── Data for this exercise ──
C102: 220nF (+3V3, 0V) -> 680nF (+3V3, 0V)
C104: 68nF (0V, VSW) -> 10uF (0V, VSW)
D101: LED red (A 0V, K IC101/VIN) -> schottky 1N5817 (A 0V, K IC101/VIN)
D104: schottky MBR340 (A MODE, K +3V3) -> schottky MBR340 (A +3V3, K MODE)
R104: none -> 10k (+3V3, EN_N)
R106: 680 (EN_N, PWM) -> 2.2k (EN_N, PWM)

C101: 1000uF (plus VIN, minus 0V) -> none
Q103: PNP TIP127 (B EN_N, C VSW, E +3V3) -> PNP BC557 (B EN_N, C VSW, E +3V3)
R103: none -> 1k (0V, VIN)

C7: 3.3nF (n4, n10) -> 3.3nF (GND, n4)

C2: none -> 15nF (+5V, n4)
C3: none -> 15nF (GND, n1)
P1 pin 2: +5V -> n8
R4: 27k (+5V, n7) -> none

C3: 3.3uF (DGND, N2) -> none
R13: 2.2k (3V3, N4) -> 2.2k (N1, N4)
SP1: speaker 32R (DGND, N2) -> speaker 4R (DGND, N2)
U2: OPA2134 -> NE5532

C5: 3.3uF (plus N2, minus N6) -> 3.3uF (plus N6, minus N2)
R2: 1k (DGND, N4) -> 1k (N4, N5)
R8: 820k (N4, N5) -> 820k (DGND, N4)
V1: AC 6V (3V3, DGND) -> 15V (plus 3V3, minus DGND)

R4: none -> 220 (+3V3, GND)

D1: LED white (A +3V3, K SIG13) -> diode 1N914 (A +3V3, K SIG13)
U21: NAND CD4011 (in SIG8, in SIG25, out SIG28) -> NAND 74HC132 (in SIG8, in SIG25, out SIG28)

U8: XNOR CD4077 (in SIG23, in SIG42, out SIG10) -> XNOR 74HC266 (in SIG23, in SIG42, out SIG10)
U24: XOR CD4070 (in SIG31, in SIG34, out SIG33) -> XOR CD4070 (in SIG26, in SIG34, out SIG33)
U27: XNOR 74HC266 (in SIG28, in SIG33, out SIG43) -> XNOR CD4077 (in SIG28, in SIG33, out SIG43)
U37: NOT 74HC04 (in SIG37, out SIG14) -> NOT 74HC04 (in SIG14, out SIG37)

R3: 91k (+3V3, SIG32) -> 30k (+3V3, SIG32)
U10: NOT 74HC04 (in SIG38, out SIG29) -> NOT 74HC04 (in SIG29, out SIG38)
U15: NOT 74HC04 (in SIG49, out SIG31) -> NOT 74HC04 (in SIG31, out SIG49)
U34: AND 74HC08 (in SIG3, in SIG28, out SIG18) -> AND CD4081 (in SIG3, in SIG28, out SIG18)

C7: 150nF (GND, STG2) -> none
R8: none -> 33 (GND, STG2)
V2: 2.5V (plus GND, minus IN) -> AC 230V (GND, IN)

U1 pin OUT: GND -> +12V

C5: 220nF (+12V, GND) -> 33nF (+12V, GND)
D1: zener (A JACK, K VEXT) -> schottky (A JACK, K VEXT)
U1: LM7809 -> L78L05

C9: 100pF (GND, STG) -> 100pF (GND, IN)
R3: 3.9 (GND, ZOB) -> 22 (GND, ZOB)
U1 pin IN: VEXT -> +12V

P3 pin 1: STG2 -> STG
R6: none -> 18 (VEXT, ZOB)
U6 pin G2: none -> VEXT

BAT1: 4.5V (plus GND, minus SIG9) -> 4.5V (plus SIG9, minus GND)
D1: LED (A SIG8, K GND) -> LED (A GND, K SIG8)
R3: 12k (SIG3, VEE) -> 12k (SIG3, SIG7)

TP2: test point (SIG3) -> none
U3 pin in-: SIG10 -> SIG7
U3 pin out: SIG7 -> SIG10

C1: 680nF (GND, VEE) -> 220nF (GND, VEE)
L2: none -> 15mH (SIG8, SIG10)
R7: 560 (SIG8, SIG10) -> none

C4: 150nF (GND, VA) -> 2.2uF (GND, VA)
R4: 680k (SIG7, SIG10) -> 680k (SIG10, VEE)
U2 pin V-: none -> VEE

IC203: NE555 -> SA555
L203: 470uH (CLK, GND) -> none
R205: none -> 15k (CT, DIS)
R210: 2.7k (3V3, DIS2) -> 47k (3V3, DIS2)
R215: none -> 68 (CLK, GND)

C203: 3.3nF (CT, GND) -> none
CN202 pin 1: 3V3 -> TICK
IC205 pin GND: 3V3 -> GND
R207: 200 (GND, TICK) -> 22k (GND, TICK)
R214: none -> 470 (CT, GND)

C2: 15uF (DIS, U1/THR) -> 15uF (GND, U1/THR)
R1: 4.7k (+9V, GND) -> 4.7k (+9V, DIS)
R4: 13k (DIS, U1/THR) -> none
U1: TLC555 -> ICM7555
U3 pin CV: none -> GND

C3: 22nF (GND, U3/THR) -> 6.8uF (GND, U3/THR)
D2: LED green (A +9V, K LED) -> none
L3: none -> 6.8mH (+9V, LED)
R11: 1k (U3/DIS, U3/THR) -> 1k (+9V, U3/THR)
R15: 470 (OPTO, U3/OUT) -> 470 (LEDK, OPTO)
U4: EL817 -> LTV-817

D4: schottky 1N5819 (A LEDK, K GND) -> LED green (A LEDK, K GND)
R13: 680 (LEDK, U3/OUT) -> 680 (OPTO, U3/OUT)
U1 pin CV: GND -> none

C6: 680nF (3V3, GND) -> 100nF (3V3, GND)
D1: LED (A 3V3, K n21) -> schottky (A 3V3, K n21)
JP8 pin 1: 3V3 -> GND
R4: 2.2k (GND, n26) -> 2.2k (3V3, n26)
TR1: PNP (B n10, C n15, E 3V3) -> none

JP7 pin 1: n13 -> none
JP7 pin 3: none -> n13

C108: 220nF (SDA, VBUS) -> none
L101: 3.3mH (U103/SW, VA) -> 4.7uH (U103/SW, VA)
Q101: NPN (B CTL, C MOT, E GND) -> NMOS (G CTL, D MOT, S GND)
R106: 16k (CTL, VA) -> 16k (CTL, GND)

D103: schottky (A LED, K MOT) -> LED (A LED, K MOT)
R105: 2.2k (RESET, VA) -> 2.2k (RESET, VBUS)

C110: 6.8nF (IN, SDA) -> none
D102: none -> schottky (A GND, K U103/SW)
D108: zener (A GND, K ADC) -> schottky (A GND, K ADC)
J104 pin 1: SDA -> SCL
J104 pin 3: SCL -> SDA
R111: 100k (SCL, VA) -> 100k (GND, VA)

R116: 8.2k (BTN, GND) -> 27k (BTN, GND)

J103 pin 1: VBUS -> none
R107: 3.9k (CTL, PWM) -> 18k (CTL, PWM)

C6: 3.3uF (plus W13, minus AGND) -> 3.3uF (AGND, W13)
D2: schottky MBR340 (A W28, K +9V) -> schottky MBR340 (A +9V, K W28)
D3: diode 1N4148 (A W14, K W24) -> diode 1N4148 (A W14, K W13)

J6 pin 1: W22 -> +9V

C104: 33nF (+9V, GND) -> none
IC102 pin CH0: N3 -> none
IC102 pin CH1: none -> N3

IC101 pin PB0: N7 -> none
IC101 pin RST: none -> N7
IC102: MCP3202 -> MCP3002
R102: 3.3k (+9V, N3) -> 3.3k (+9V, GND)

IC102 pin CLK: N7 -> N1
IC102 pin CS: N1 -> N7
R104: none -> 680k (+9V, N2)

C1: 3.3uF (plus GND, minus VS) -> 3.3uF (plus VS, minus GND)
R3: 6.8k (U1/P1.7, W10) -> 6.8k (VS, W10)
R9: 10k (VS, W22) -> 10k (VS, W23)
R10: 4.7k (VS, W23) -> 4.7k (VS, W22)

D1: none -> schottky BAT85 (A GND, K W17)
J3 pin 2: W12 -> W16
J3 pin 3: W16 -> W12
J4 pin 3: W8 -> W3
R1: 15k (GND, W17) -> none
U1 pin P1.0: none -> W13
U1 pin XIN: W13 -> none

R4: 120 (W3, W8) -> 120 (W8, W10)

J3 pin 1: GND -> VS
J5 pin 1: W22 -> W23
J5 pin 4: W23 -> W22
───
**Your goal**:
The line above containing "R13: 680 (LEDK, U3/OUT) -> 680 (OPTO, U3/OUT)", the line containing "L101: 3.3mH (U103/SW, VA)", and every line between them are to be transcribed exactly; no other line is wanted.

**Output of the exercise**:
R13: 680 (LEDK, U3/OUT) -> 680 (OPTO, U3/OUT)
U1 pin CV: GND -> none

C6: 680nF (3V3, GND) -> 100nF (3V3, GND)
D1: LED (A 3V3, K n21) -> schottky (A 3V3, K n21)
JP8 pin 1: 3V3 -> GND
R4: 2.2k (GND, n26) -> 2.2k (3V3, n26)
TR1: PNP (B n10, C n15, E 3V3) -> none

JP7 pin 1: n13 -> none
JP7 pin 3: none -> n13

C108: 220nF (SDA, VBUS) -> none
L101: 3.3mH (U103/SW, VA) -> 4.7uH (U103/SW, VA)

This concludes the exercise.